The answer must restate the listing word for word, without its images.

** Opening SUPPLIED RECORDS block **

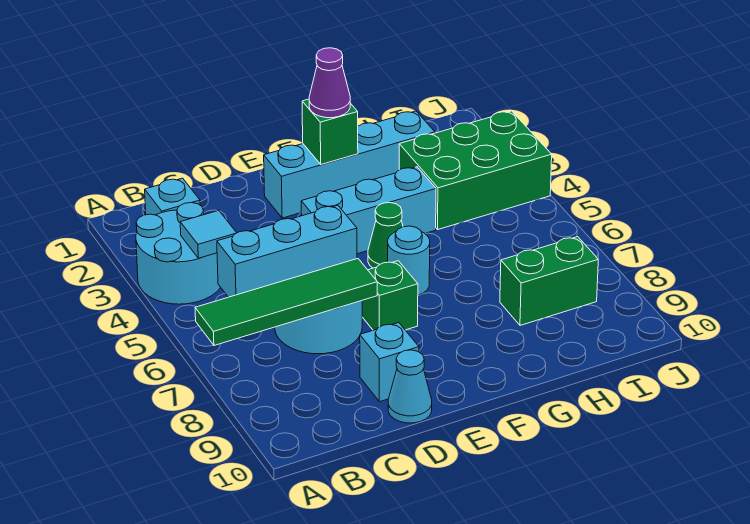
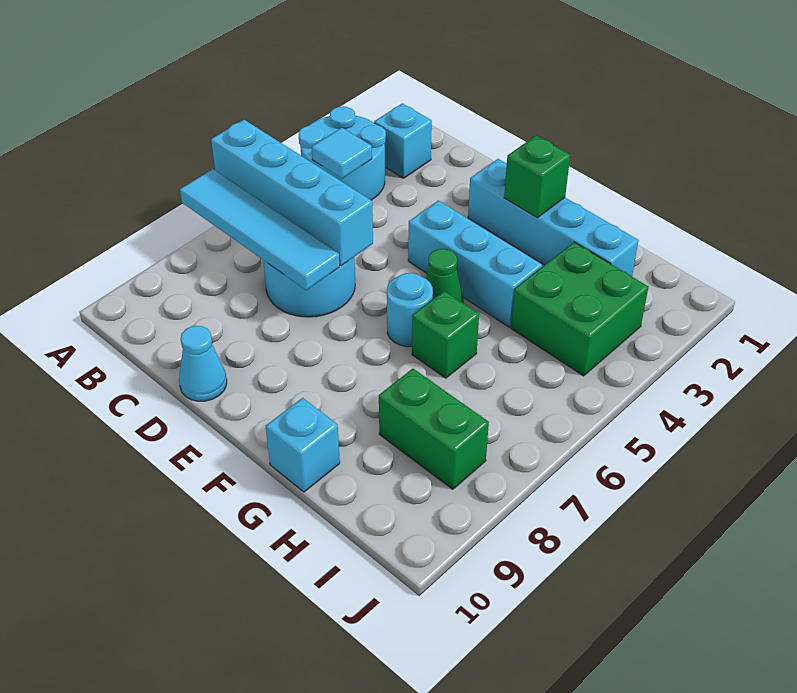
green tile A7:D7 level 2 -> cyan tile A7:D7 level 2
cyan brick B6:D6 level 2 -> cyan brick A6:D6 level 2
cyan brick D9 level 1 -> cyan brick G10 level 1
green brick E7 level 1 -> green brick G6 level 1
purple cone F2 level 3 -> none
green brick H3:J4 level 1 -> green brick H3:I4 level 1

** Closing SUPPLIED RECORDS block **

*SOLUTION:*
green tile A7:D7 level 2 -> cyan tile A7:D7 level 2
cyan brick B6:D6 level 2 -> cyan brick A6:D6 level 2
cyan brick D9 level 1 -> cyan brick G10 level 1
green brick E7 level 1 -> green brick G6 level 1
purple cone F2 level 3 -> none
green brick H3:J4 level 1 -> green brick H3:I4 level 1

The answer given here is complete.